Working data:

────────────────────

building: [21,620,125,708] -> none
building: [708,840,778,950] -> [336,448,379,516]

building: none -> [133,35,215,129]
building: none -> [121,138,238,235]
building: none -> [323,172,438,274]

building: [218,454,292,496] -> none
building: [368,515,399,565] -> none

────────────────────

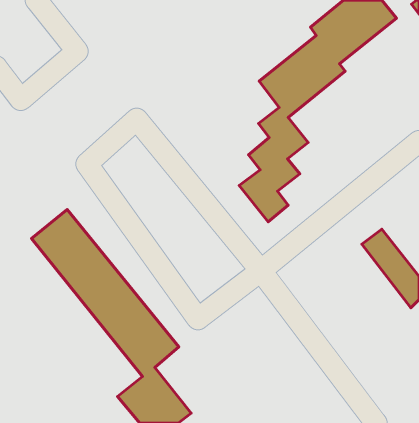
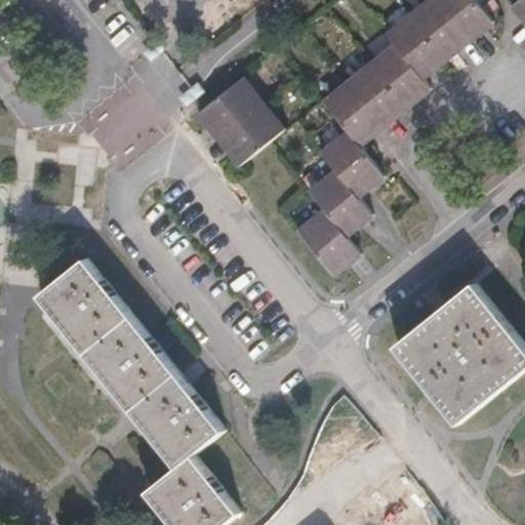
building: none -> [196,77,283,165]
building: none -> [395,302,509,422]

────────────────────

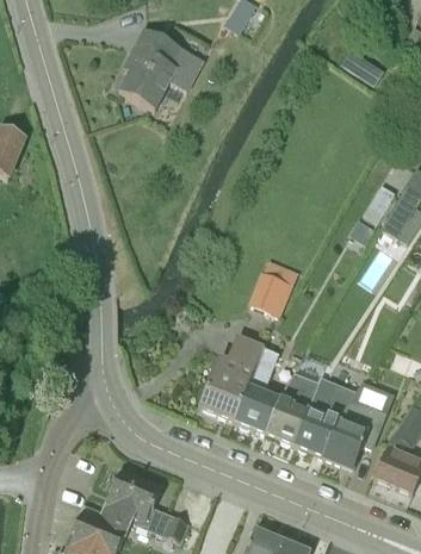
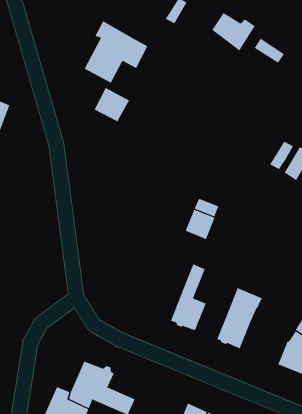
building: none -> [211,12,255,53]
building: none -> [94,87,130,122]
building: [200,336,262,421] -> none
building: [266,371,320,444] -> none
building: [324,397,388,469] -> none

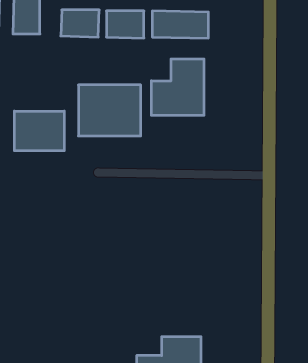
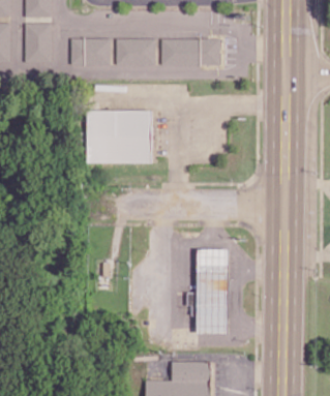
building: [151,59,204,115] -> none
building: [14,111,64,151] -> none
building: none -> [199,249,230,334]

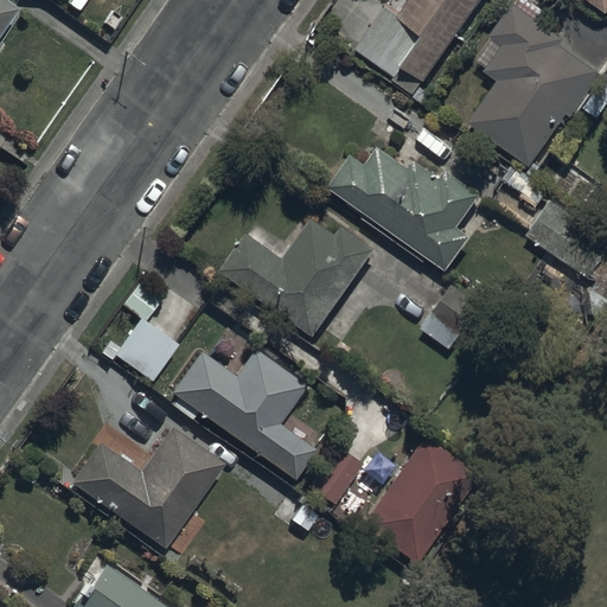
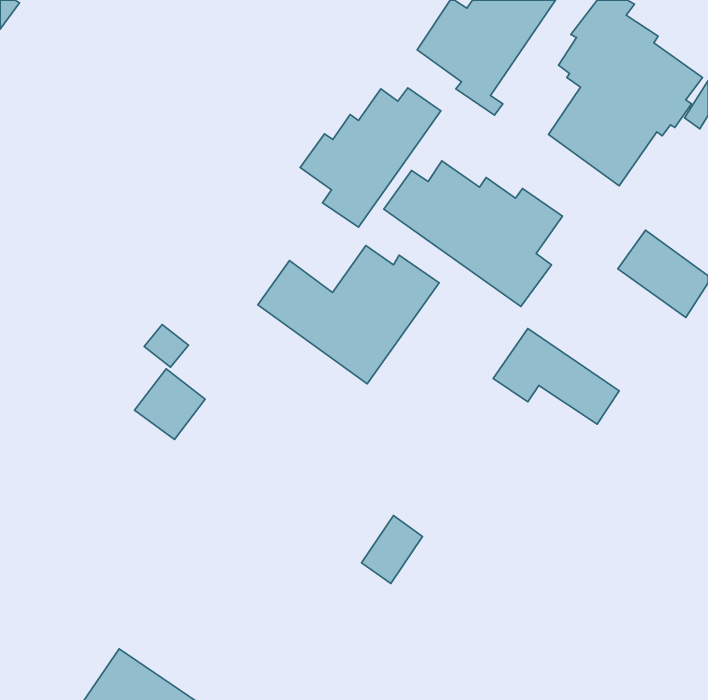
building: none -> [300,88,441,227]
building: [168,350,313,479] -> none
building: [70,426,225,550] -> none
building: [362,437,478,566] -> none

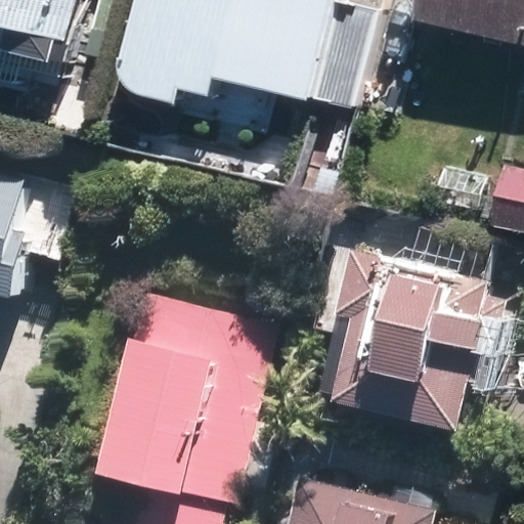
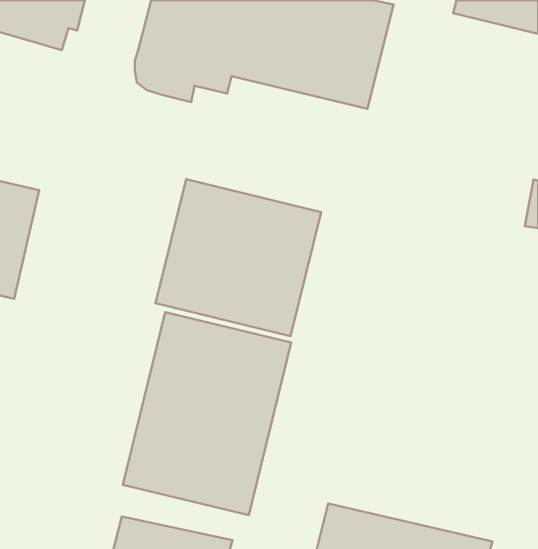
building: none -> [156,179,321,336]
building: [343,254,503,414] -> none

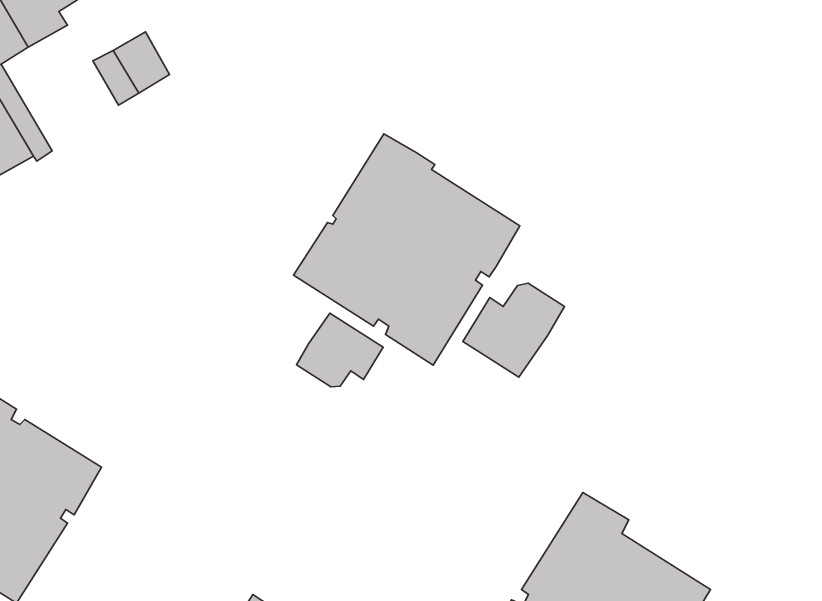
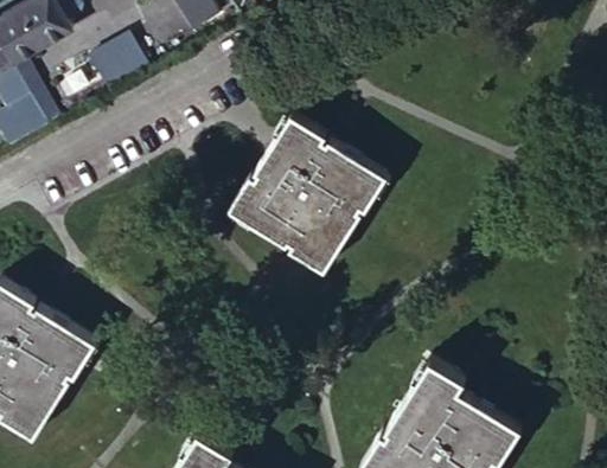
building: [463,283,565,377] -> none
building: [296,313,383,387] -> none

────────────────────

Above are the records; restate exactly the lines from the one containing "building: [266,371,320,444] -> none" through the one containing "building: [296,313,383,387] -> none", keeping pictures out.

Exercise response:
building: [266,371,320,444] -> none
building: [324,397,388,469] -> none

building: [151,59,204,115] -> none
building: [14,111,64,151] -> none
building: none -> [199,249,230,334]

building: none -> [300,88,441,227]
building: [168,350,313,479] -> none
building: [70,426,225,550] -> none
building: [362,437,478,566] -> none

building: none -> [156,179,321,336]
building: [343,254,503,414] -> none

building: [463,283,565,377] -> none
building: [296,313,383,387] -> none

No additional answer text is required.